■ **Record excerpts**:

|---|

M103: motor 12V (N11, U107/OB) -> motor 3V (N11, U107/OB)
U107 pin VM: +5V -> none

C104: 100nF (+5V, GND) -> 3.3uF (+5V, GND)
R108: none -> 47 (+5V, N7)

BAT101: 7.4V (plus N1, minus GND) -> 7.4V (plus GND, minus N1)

|---|

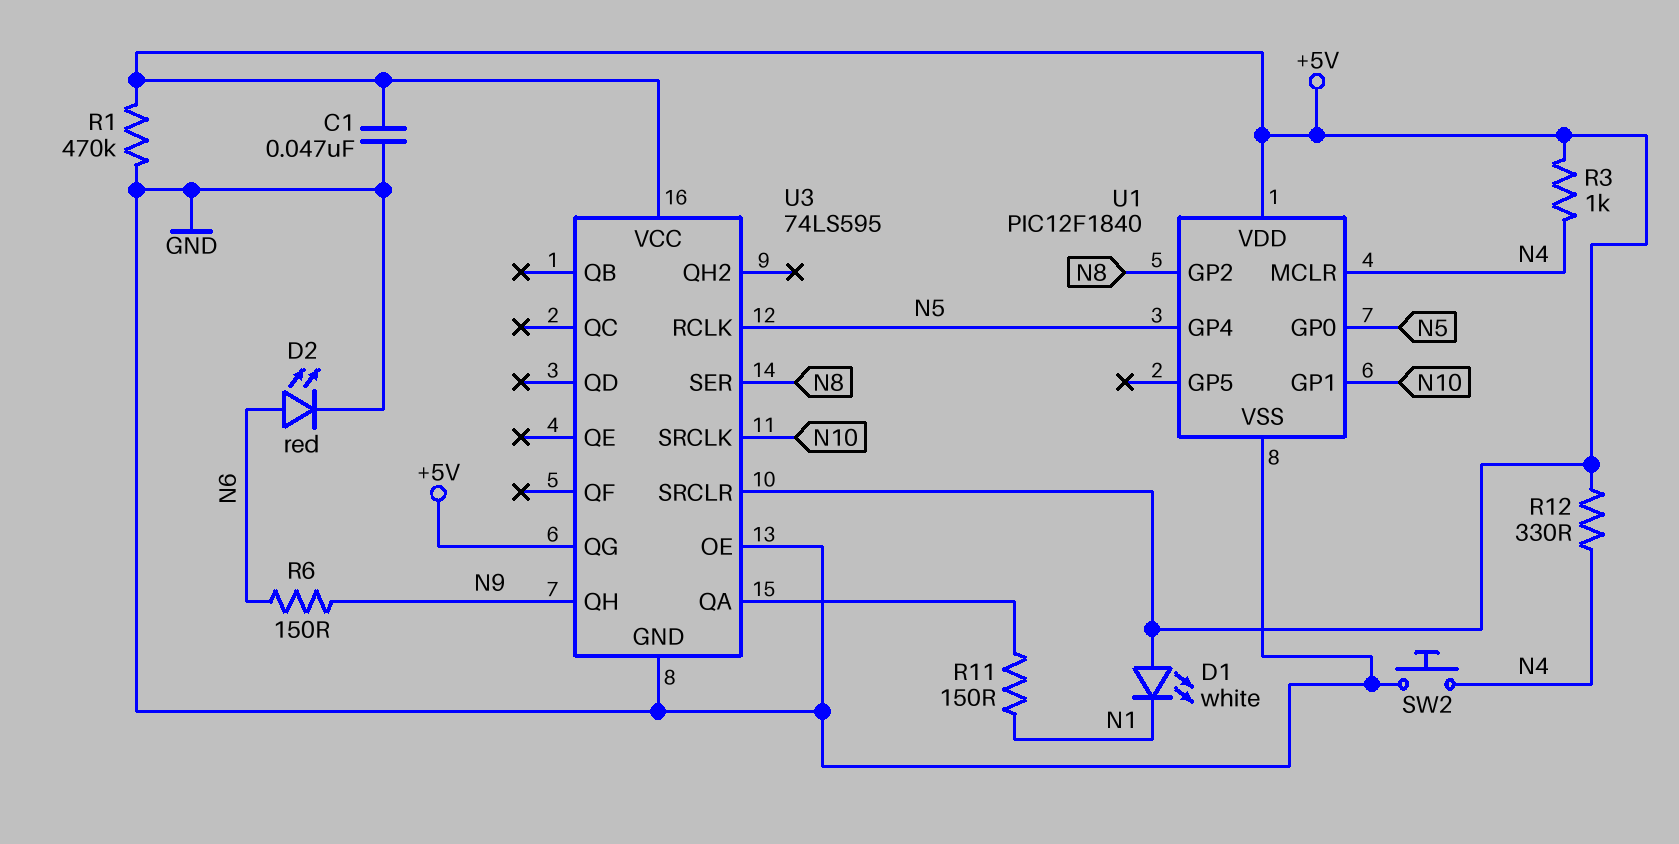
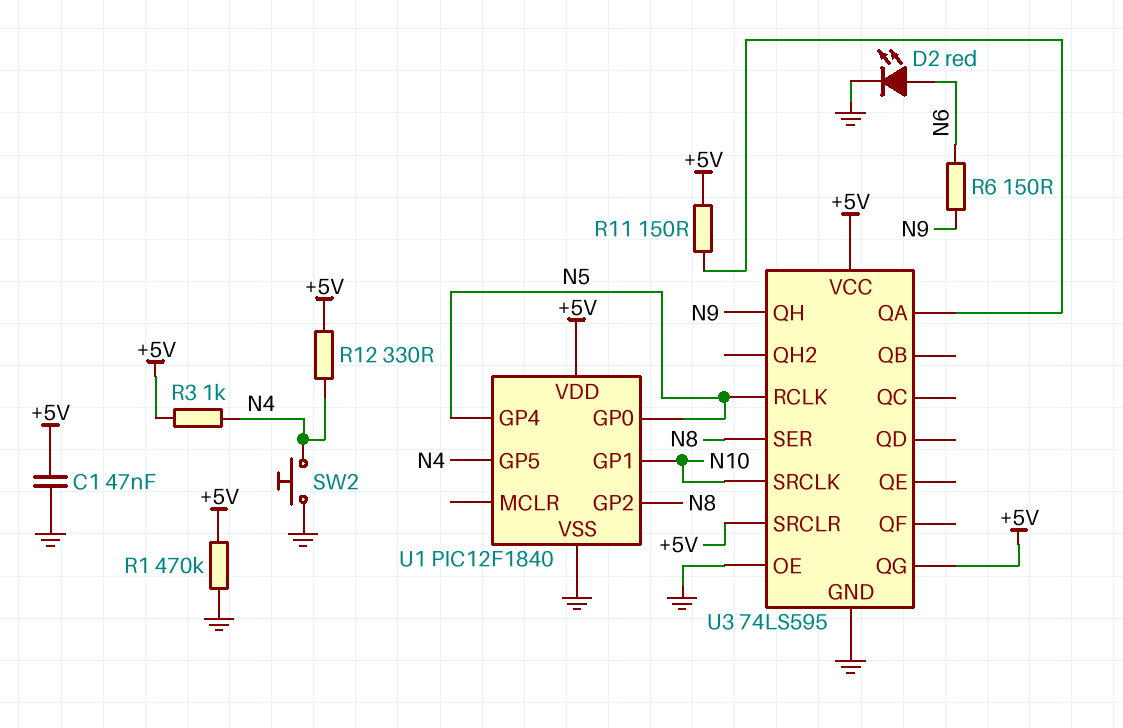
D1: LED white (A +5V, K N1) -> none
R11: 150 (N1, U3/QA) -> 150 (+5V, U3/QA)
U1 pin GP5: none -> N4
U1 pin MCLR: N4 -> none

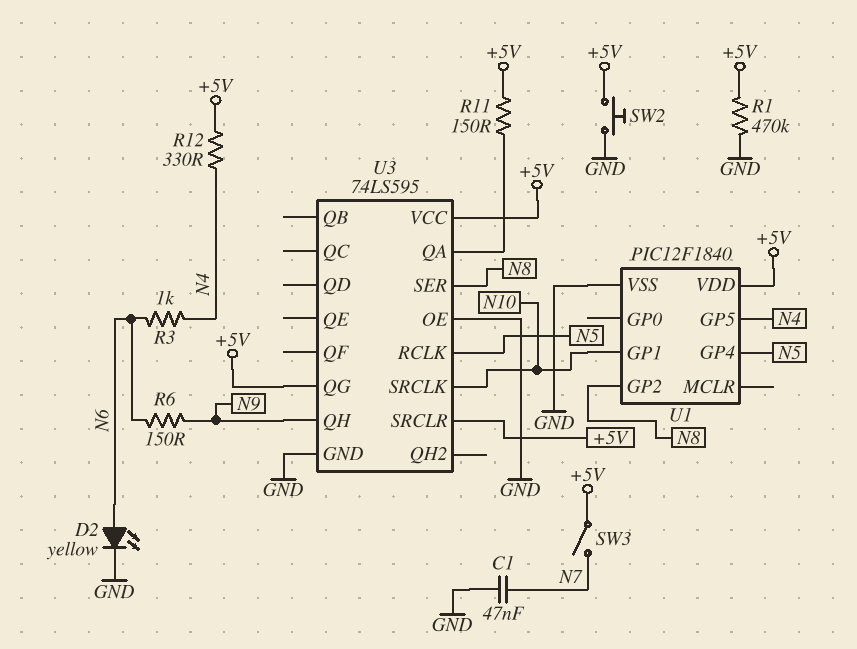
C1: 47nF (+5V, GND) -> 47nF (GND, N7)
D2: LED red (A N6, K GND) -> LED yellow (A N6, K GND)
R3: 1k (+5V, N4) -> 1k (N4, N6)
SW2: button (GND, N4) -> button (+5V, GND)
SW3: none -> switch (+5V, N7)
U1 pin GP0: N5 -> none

|---|

Take the entries above and return only the lines from the one with "R3: 1k (+5V, N4) -> 1k (N4, N6)" to the one with "U1 pin GP0: N5 -> none", both included, unchanged.

R3: 1k (+5V, N4) -> 1k (N4, N6)
SW2: button (GND, N4) -> button (+5V, GND)
SW3: none -> switch (+5V, N7)
U1 pin GP0: N5 -> none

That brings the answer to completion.